[AIM OF THE TASK] Read the entries below and pull out each line with the string "turquoise".

:: RECORDS PROVIDED ::

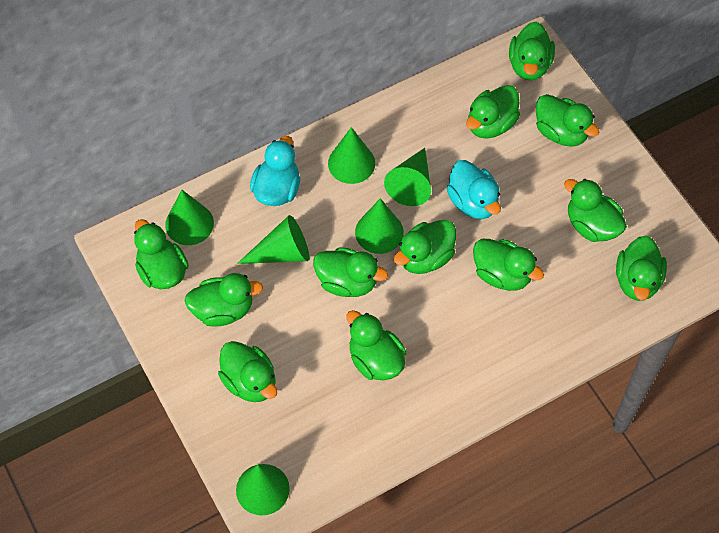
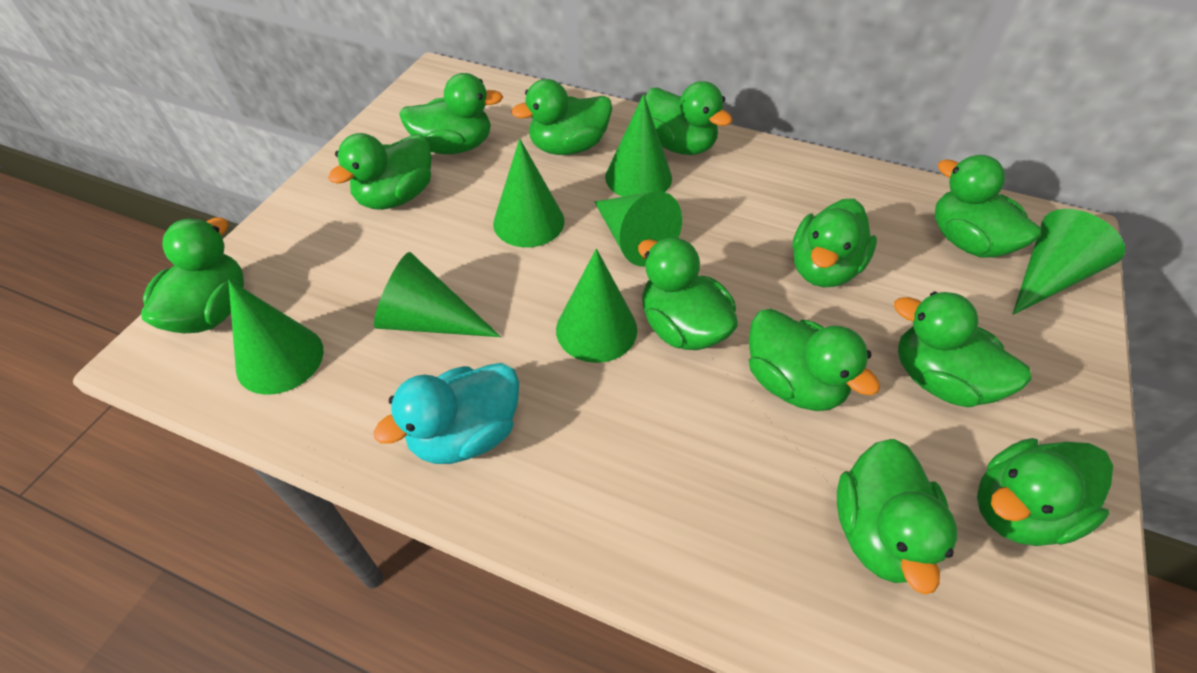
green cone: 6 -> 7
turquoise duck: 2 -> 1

:::
:: RECORDS PROVIDED ::

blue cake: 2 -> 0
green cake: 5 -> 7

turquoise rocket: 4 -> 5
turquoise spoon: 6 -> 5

:::

[SOLUTION TO THIS PROBLEM]
turquoise duck: 2 -> 1
turquoise rocket: 4 -> 5
turquoise spoon: 6 -> 5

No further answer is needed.